:: MATERIAL SUPPLIED

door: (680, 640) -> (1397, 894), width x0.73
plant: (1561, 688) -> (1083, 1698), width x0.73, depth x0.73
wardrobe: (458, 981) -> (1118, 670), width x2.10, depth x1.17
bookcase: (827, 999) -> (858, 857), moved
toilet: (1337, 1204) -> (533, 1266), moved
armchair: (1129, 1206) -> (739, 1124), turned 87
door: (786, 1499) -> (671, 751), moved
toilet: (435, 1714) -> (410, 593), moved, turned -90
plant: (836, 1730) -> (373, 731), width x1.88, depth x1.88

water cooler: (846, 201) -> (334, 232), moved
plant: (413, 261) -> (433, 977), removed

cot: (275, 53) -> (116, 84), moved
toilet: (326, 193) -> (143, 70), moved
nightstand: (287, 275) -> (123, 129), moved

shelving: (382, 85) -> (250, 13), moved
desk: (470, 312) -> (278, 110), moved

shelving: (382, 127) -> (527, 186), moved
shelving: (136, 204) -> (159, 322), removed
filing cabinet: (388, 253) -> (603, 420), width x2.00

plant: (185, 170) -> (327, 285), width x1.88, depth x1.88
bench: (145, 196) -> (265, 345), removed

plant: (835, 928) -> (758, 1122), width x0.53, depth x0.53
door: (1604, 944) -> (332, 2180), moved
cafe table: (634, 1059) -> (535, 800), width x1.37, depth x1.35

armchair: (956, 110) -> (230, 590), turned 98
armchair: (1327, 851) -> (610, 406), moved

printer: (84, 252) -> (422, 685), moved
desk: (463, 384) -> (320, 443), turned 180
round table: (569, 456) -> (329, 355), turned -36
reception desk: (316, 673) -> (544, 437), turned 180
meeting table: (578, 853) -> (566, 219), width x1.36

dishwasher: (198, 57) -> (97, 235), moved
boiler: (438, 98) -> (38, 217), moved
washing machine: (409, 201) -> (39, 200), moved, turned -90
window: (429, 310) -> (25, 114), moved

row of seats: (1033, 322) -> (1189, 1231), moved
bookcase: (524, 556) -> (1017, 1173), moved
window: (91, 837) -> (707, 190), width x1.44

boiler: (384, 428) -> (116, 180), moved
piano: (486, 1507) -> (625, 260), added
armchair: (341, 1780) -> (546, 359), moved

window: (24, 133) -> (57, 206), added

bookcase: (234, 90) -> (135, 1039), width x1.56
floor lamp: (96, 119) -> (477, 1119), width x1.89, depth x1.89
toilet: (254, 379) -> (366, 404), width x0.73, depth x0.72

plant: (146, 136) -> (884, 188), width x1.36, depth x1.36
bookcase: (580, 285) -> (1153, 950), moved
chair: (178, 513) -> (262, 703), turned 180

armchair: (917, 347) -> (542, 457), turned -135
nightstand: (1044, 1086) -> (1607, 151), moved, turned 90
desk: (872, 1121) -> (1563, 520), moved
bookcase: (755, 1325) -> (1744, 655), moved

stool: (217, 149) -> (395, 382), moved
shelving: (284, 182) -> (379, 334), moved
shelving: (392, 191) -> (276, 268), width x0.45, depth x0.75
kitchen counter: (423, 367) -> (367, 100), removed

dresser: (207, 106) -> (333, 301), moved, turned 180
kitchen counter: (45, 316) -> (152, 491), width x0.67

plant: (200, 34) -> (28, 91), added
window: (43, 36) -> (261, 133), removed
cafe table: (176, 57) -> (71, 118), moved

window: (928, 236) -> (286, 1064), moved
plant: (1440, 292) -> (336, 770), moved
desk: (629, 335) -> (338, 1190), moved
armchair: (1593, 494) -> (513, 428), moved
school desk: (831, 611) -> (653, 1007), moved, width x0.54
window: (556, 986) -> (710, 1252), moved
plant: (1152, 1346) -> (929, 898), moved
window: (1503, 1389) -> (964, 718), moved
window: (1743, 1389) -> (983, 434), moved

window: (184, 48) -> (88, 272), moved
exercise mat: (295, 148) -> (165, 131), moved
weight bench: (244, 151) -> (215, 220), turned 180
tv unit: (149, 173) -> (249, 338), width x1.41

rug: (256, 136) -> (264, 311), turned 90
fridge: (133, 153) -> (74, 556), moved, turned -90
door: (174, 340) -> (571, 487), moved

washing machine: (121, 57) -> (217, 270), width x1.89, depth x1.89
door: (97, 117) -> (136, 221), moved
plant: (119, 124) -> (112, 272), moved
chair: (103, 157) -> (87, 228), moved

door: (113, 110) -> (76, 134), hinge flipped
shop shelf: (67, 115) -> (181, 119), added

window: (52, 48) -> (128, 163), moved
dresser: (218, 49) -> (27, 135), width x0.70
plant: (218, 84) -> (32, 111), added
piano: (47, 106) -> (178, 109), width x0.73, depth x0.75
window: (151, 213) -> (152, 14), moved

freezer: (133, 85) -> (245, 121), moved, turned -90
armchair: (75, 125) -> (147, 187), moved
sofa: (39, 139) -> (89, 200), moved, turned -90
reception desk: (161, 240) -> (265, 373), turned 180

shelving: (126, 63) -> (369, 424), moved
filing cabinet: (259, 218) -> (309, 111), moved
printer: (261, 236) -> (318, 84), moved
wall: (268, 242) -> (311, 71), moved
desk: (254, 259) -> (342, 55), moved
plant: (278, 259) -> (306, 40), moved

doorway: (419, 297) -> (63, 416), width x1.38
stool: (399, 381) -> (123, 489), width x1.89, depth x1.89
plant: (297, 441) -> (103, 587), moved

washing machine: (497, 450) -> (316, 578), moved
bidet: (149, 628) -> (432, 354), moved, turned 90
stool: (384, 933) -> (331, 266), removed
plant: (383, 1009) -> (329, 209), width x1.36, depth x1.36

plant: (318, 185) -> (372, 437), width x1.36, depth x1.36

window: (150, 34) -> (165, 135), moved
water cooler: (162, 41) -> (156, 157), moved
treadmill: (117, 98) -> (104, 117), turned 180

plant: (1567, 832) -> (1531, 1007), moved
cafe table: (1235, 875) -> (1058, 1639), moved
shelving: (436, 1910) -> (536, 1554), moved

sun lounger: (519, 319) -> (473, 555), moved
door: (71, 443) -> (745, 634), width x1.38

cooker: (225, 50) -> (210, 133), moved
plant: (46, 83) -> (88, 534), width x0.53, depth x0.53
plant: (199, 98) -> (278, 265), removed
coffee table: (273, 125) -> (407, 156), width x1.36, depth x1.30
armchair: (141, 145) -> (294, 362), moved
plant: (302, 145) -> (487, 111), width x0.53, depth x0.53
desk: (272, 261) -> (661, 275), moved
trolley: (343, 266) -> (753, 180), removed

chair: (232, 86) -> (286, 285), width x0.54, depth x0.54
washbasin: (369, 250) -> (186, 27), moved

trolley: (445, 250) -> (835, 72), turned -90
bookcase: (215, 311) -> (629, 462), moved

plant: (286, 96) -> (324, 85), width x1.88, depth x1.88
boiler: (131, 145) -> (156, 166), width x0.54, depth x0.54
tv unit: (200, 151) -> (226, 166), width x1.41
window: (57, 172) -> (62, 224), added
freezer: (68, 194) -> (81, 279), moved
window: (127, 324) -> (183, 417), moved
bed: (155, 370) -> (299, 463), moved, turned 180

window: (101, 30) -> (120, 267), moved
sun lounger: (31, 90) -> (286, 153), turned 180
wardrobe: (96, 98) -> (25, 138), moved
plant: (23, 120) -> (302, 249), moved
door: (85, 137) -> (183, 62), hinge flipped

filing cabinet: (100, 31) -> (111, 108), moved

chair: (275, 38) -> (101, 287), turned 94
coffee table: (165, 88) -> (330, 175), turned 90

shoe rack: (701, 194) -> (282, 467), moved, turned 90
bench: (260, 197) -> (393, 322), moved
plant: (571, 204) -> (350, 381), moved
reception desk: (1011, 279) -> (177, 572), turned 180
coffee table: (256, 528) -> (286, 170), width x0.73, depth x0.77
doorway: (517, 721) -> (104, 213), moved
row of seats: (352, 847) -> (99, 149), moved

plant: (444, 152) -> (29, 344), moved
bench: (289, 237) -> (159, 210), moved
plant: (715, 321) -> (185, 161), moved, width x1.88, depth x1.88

::::

▶ [WHAT THE TASK REQUIRES] The response should be the listing above, limited to the lines between the one holding "plant: (1440, 292) -> (336, 770), moved" and the one holding "fridge: (133, 153)", inclusive, reproduced exactly.

▶ [SOLUTION FOR THIS EXERCISE]
plant: (1440, 292) -> (336, 770), moved
desk: (629, 335) -> (338, 1190), moved
armchair: (1593, 494) -> (513, 428), moved
school desk: (831, 611) -> (653, 1007), moved, width x0.54
window: (556, 986) -> (710, 1252), moved
plant: (1152, 1346) -> (929, 898), moved
window: (1503, 1389) -> (964, 718), moved
window: (1743, 1389) -> (983, 434), moved

window: (184, 48) -> (88, 272), moved
exercise mat: (295, 148) -> (165, 131), moved
weight bench: (244, 151) -> (215, 220), turned 180
tv unit: (149, 173) -> (249, 338), width x1.41

rug: (256, 136) -> (264, 311), turned 90
fridge: (133, 153) -> (74, 556), moved, turned -90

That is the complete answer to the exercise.